[Object inventory comparisons]
======

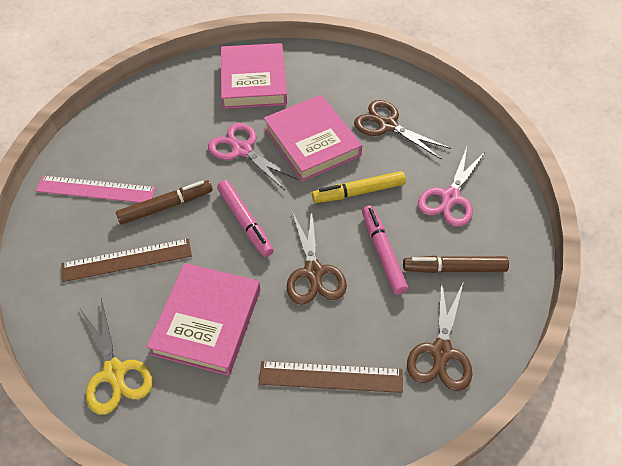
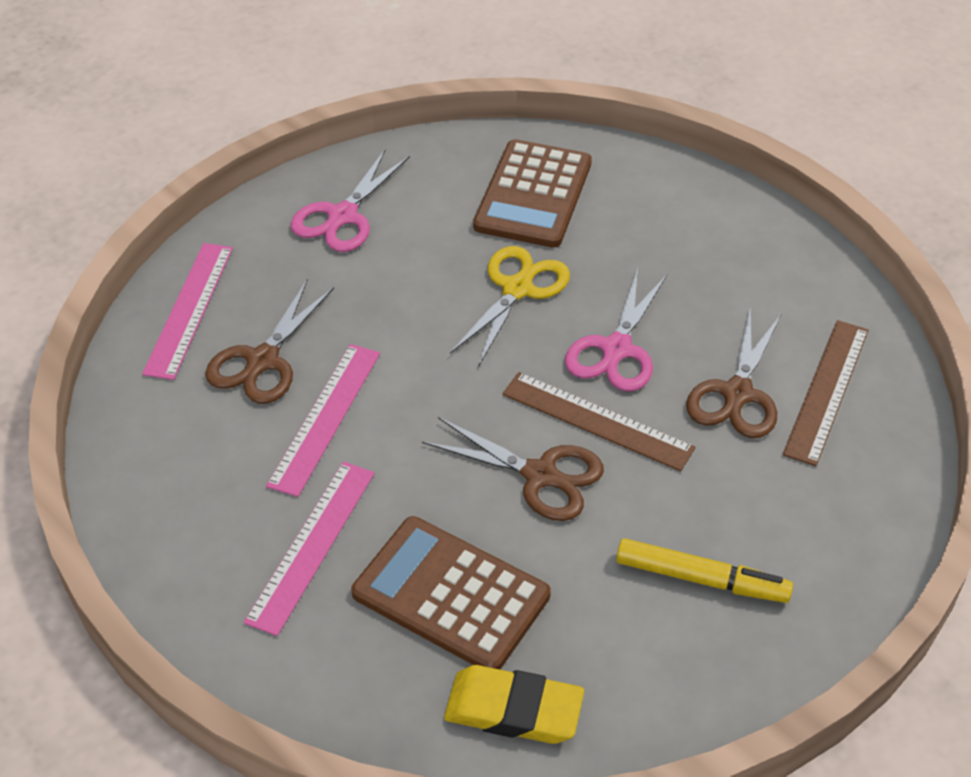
brown calculator: none = 0 -> [351,516,551,669] [473,139,592,248] = 2
brown marker: [116,180,213,225] [403,256,509,273] = 2 -> none = 0
pink book: [147,263,260,376] [221,43,287,109] [264,95,362,182] = 3 -> none = 0
pink marker: [217,180,274,257] [362,205,408,295] = 2 -> none = 0
pink ruler: [36,176,156,203] = 1 -> [142,243,233,380] [244,462,375,636] [266,344,380,497] = 3
yellow eraser: none = 0 -> [444,665,584,744] = 1

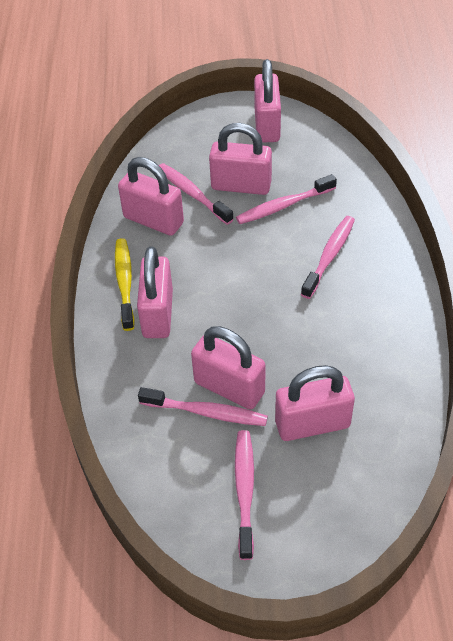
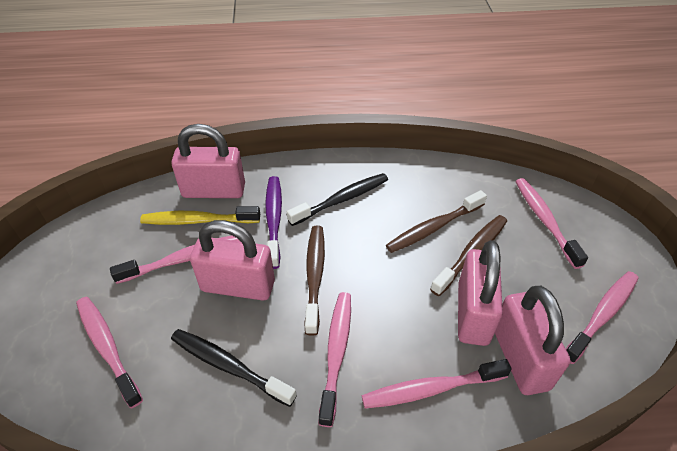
black toothbrush: none = 0 -> [171,329,297,407] [287,173,388,226] = 2
brown toothbrush: none = 0 -> [304,226,325,336] [386,190,487,253] [430,215,507,296] = 3
pink padlock: [118,157,184,236] [137,246,173,338] [191,326,265,410] [209,123,272,195] [254,59,281,143] [275,365,355,441] = 6 -> [171,124,245,198] [190,220,275,300] [458,240,503,346] [495,286,571,395] = 4
pink toothbrush: [138,387,268,426] [159,163,234,225] [235,430,254,560] [236,174,337,224] [301,216,355,299] = 5 -> [76,297,143,408] [110,236,241,284] [318,292,351,427] [361,359,512,409] [515,178,588,269] [566,271,639,364] = 6
purple toothbrush: none = 0 -> [265,176,282,269] = 1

======

WHAT THE TASK REQUIRES → Pictures aside, every entry above must be repeated exactly.

RESULT BELOW →
brown calculator: none = 0 -> [351,516,551,669] [473,139,592,248] = 2
brown marker: [116,180,213,225] [403,256,509,273] = 2 -> none = 0
pink book: [147,263,260,376] [221,43,287,109] [264,95,362,182] = 3 -> none = 0
pink marker: [217,180,274,257] [362,205,408,295] = 2 -> none = 0
pink ruler: [36,176,156,203] = 1 -> [142,243,233,380] [244,462,375,636] [266,344,380,497] = 3
yellow eraser: none = 0 -> [444,665,584,744] = 1

black toothbrush: none = 0 -> [171,329,297,407] [287,173,388,226] = 2
brown toothbrush: none = 0 -> [304,226,325,336] [386,190,487,253] [430,215,507,296] = 3
pink padlock: [118,157,184,236] [137,246,173,338] [191,326,265,410] [209,123,272,195] [254,59,281,143] [275,365,355,441] = 6 -> [171,124,245,198] [190,220,275,300] [458,240,503,346] [495,286,571,395] = 4
pink toothbrush: [138,387,268,426] [159,163,234,225] [235,430,254,560] [236,174,337,224] [301,216,355,299] = 5 -> [76,297,143,408] [110,236,241,284] [318,292,351,427] [361,359,512,409] [515,178,588,269] [566,271,639,364] = 6
purple toothbrush: none = 0 -> [265,176,282,269] = 1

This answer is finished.